Check every line of the material below for the string "violet", and return the ones that have it.

§ DATASET EXTRACT
+ + +
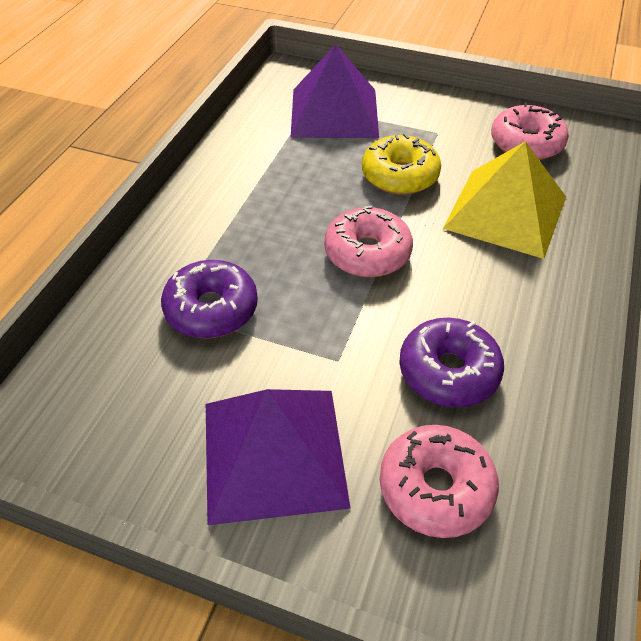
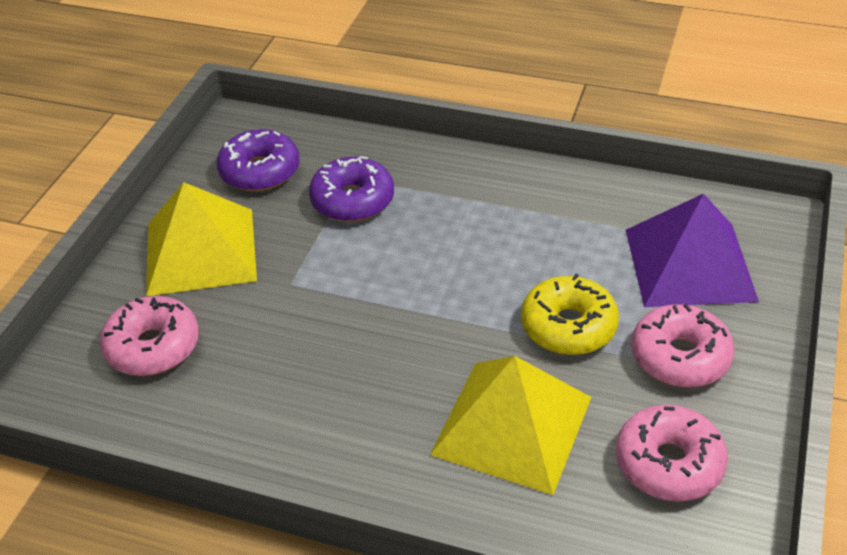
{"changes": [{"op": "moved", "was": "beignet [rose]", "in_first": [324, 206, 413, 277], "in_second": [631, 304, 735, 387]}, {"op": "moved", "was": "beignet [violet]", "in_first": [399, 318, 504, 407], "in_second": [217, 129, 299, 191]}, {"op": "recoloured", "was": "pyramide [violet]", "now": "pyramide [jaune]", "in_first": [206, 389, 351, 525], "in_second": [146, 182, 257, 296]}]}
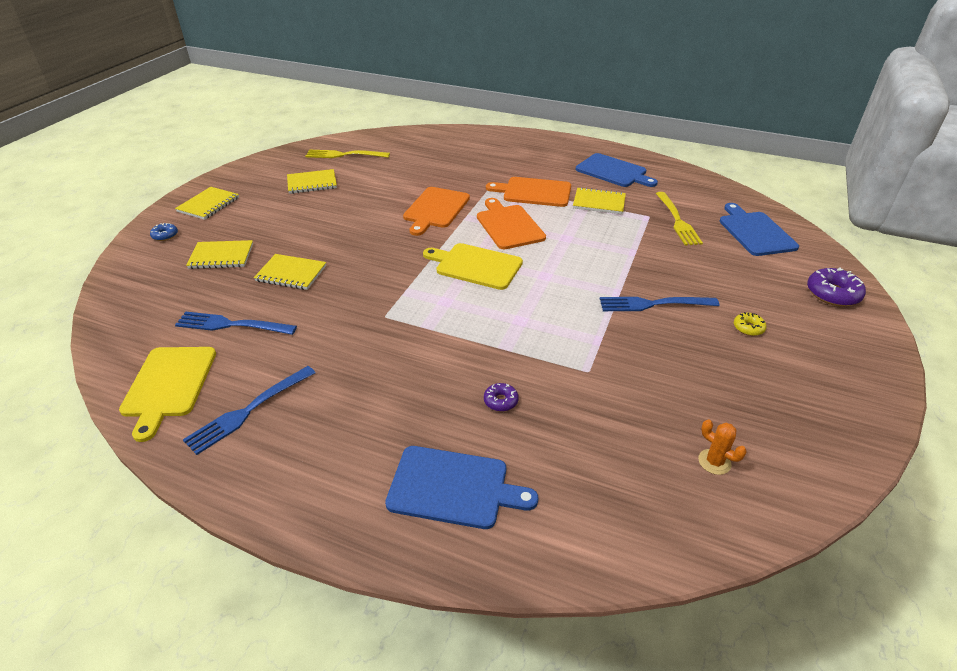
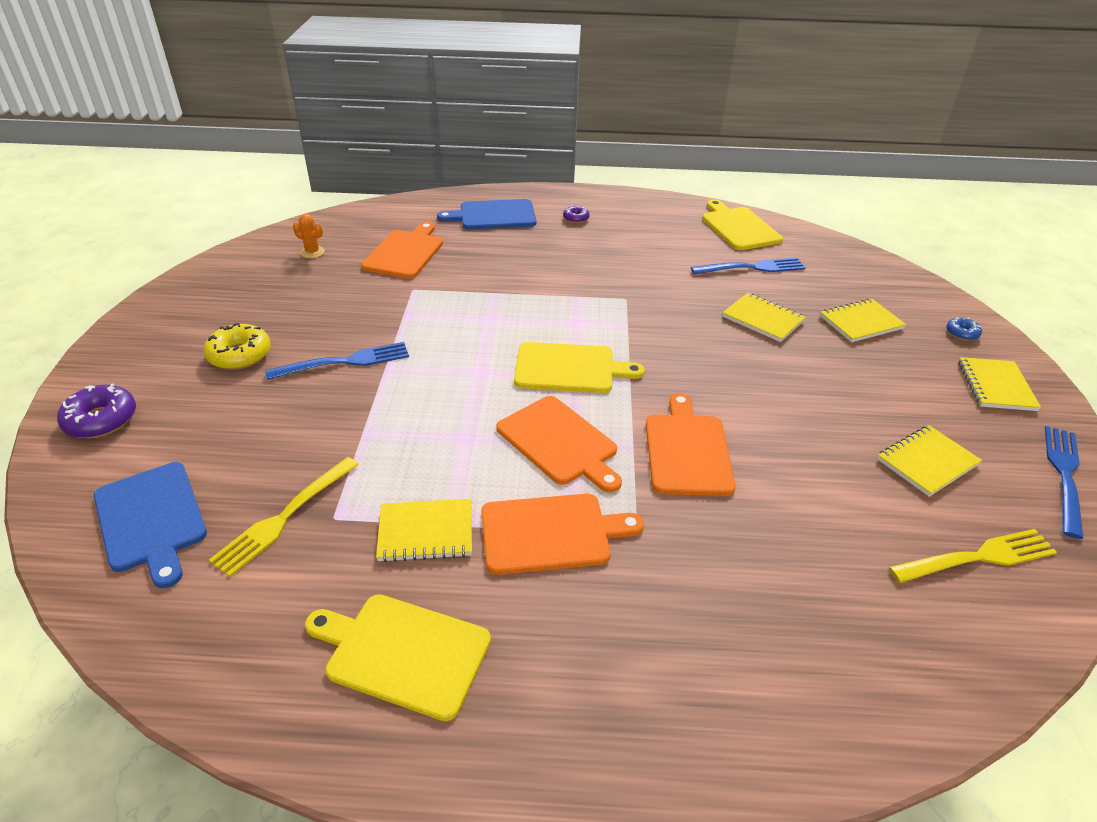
{"changes": [{"op": "recoloured", "was": "planche à découper [bleu]", "now": "planche à découper [jaune]", "in_first": [576, 153, 658, 187], "in_second": [305, 594, 491, 721]}, {"op": "turned", "was": "fourchette [jaune]", "in_first": [656, 192, 703, 245], "in_second": [209, 457, 359, 577], "clockwise": -120}, {"op": "turned", "was": "carnet [jaune]", "in_first": [254, 254, 326, 290], "in_second": [722, 293, 806, 342], "clockwise": 45}, {"op": "resized", "was": "beignet [jaune]", "in_first": [734, 312, 767, 336], "in_second": [203, 323, 271, 370], "ratio": 1.82}, {"op": "moved", "was": "fourchette [bleu]", "in_first": [183, 366, 315, 455], "in_second": [1045, 426, 1084, 539]}, {"op": "moved", "was": "beignet [violet]", "in_first": [484, 383, 519, 411], "in_second": [563, 205, 590, 223]}, {"op": "added", "now": "planche à découper [orange]", "in_second": [361, 222, 443, 279]}]}
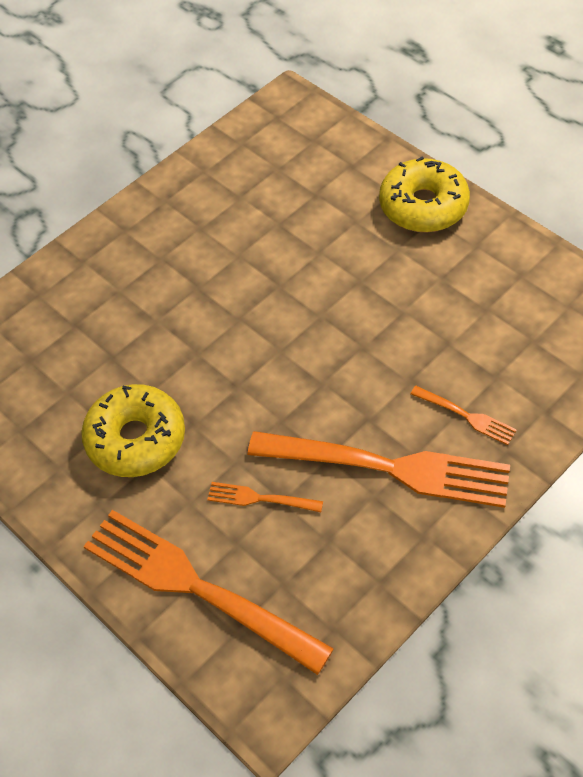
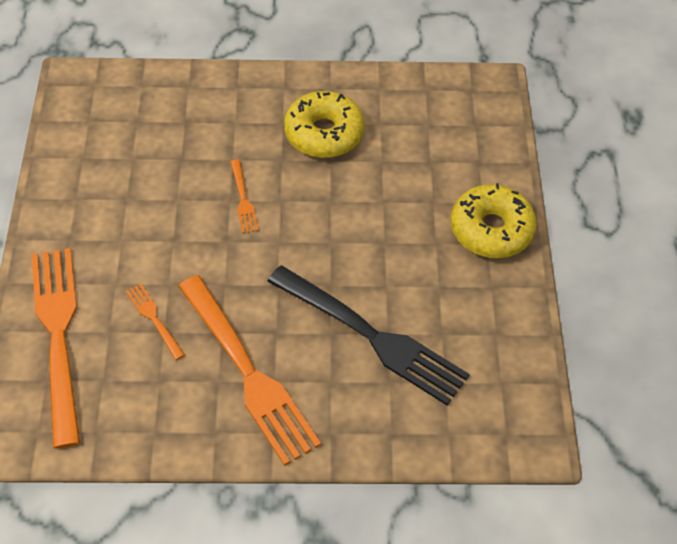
{"changes": [{"op": "moved", "was": "beignet [jaune]", "in_first": [81, 384, 185, 477], "in_second": [284, 91, 364, 158]}, {"op": "moved", "was": "fourchette [orange]", "in_first": [410, 386, 517, 445], "in_second": [230, 159, 259, 233]}, {"op": "added", "now": "fourchette [noir]", "in_second": [267, 265, 470, 405]}]}
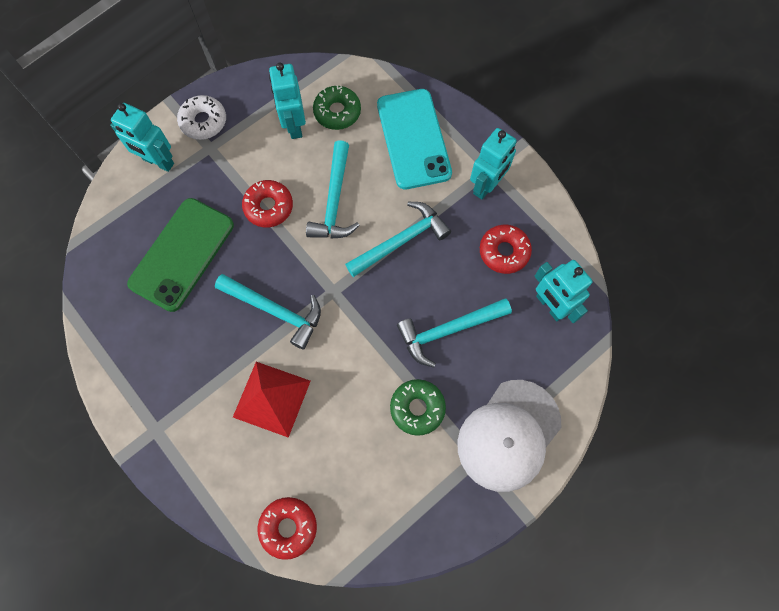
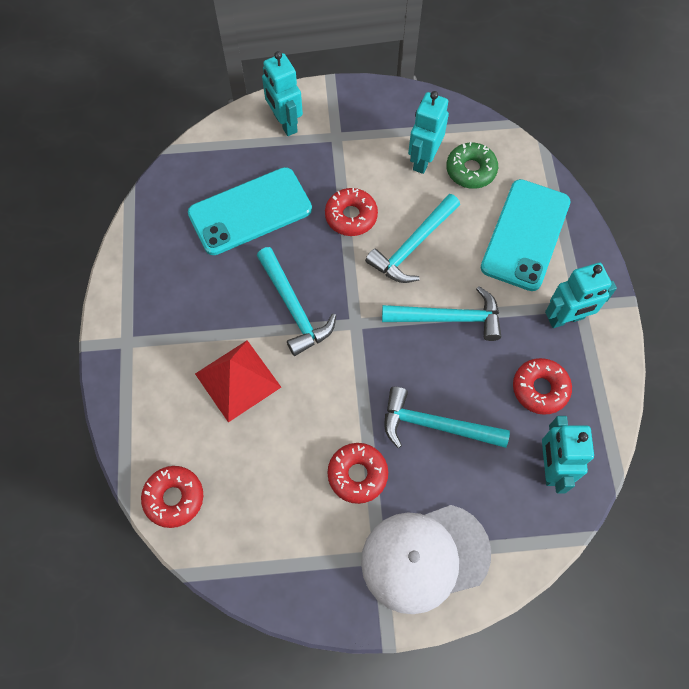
{"changes": [{"op": "removed", "was": "beignet [blanc]", "in_first": [177, 95, 226, 140]}, {"op": "recoloured", "was": "téléphone [vert]", "now": "téléphone [turquoise]", "in_first": [127, 198, 234, 312], "in_second": [188, 167, 312, 255]}, {"op": "recoloured", "was": "beignet [vert]", "now": "beignet [rouge]", "in_first": [390, 379, 446, 436], "in_second": [328, 443, 388, 504]}]}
+ + +
§ OUTPUT OF THE EXERCISE
{"changes": [{"op": "moved", "was": "beignet [rose]", "in_first": [324, 206, 413, 277], "in_second": [631, 304, 735, 387]}, {"op": "moved", "was": "beignet [violet]", "in_first": [399, 318, 504, 407], "in_second": [217, 129, 299, 191]}, {"op": "recoloured", "was": "pyramide [violet]", "now": "pyramide [jaune]", "in_first": [206, 389, 351, 525], "in_second": [146, 182, 257, 296]}]}
{"changes": [{"op": "recoloured", "was": "planche à découper [bleu]", "now": "planche à découper [jaune]", "in_first": [576, 153, 658, 187], "in_second": [305, 594, 491, 721]}, {"op": "turned", "was": "fourchette [jaune]", "in_first": [656, 192, 703, 245], "in_second": [209, 457, 359, 577], "clockwise": -120}, {"op": "turned", "was": "carnet [jaune]", "in_first": [254, 254, 326, 290], "in_second": [722, 293, 806, 342], "clockwise": 45}, {"op": "resized", "was": "beignet [jaune]", "in_first": [734, 312, 767, 336], "in_second": [203, 323, 271, 370], "ratio": 1.82}, {"op": "moved", "was": "fourchette [bleu]", "in_first": [183, 366, 315, 455], "in_second": [1045, 426, 1084, 539]}, {"op": "moved", "was": "beignet [violet]", "in_first": [484, 383, 519, 411], "in_second": [563, 205, 590, 223]}, {"op": "added", "now": "planche à découper [orange]", "in_second": [361, 222, 443, 279]}]}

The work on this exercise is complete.